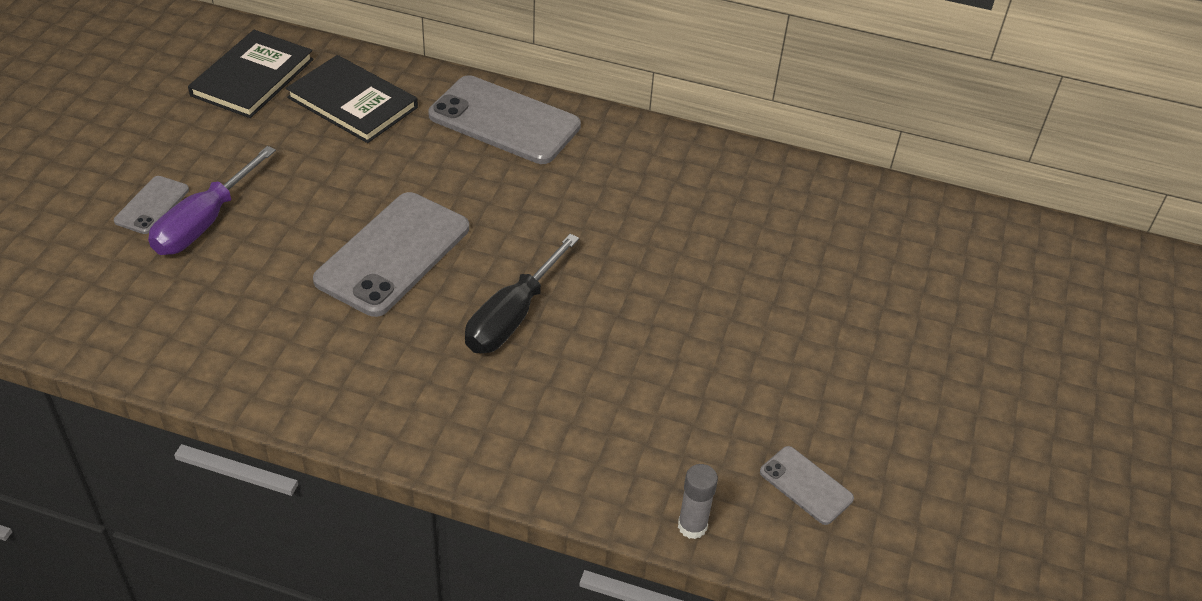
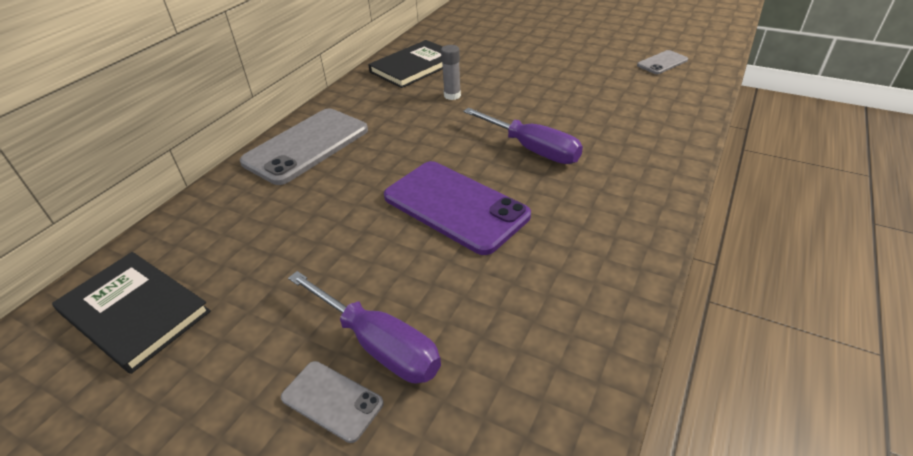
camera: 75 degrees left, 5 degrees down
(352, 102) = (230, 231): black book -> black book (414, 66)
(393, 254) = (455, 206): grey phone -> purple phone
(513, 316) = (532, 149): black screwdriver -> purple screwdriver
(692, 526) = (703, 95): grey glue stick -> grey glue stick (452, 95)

=-=-=

=== ABOUT THIS EXERCISE ===
Filter the entries above down to the lines containing the word "black".

=== ANSWER AREA ===
(352, 102) = (230, 231): black book -> black book (414, 66)
(513, 316) = (532, 149): black screwdriver -> purple screwdriver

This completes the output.